Data excerpts:
====

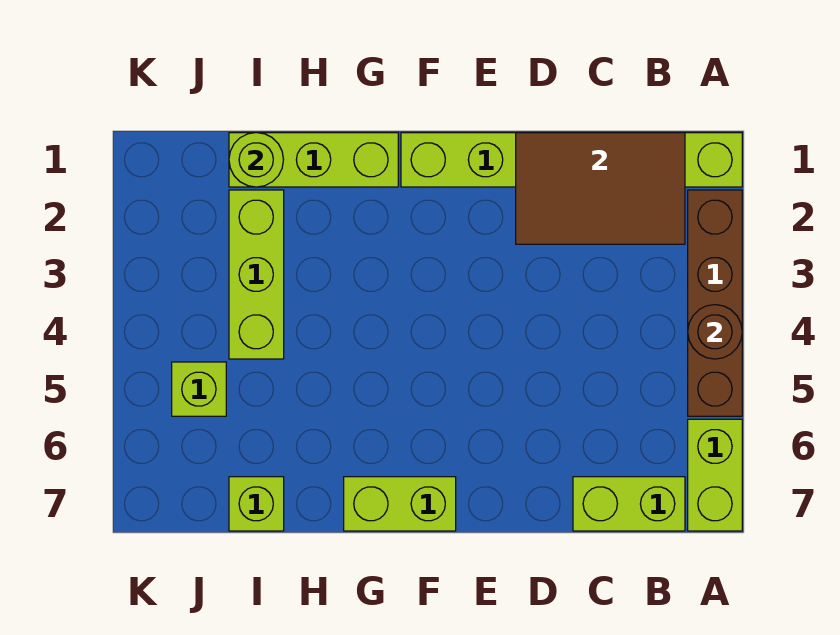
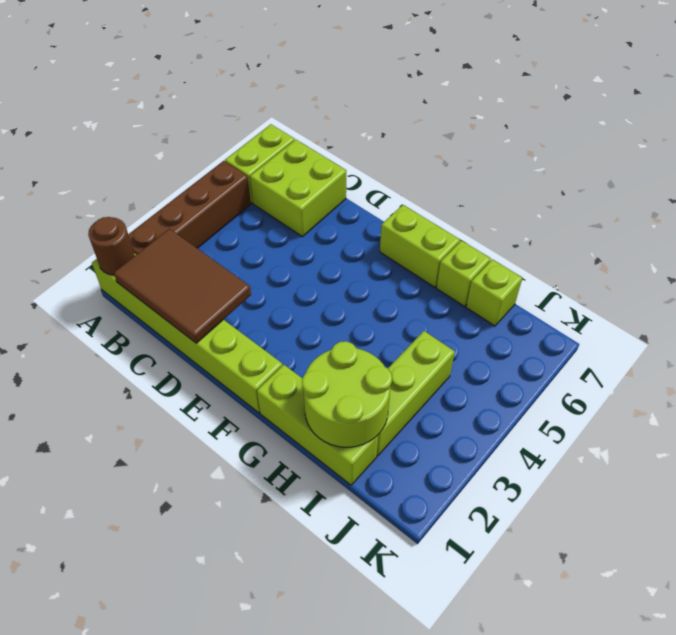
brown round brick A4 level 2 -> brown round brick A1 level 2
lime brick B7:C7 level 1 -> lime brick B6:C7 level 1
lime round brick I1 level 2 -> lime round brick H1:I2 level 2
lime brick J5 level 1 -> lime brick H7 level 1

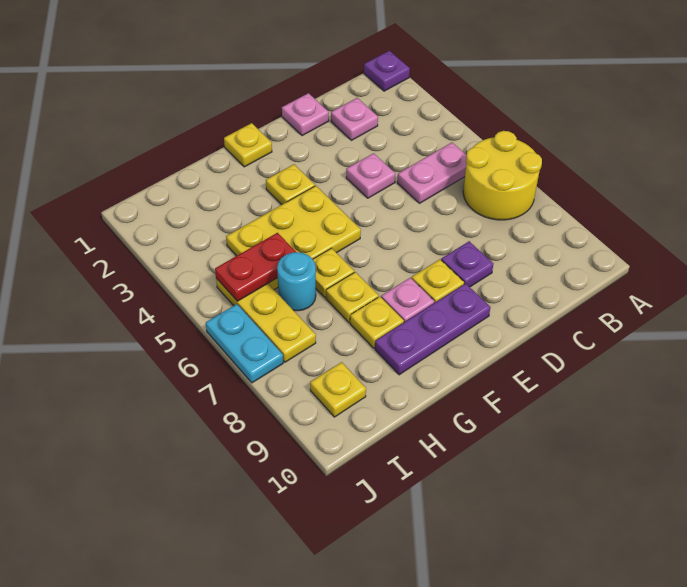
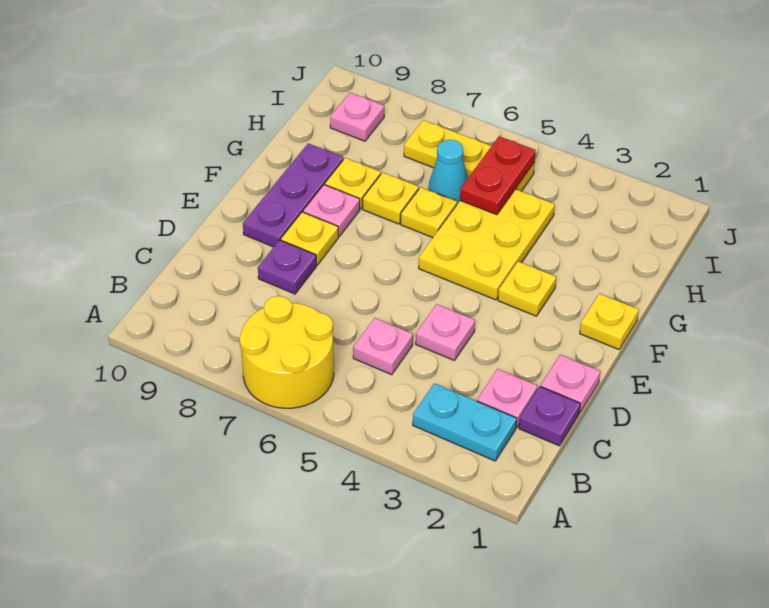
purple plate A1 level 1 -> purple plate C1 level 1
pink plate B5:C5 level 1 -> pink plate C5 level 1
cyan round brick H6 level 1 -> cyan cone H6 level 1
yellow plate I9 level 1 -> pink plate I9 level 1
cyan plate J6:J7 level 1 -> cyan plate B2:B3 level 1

====

How to complete this task: Print every entry exactly as written, without the pictures.

Result below:
brown round brick A4 level 2 -> brown round brick A1 level 2
lime brick B7:C7 level 1 -> lime brick B6:C7 level 1
lime round brick I1 level 2 -> lime round brick H1:I2 level 2
lime brick J5 level 1 -> lime brick H7 level 1

purple plate A1 level 1 -> purple plate C1 level 1
pink plate B5:C5 level 1 -> pink plate C5 level 1
cyan round brick H6 level 1 -> cyan cone H6 level 1
yellow plate I9 level 1 -> pink plate I9 level 1
cyan plate J6:J7 level 1 -> cyan plate B2:B3 level 1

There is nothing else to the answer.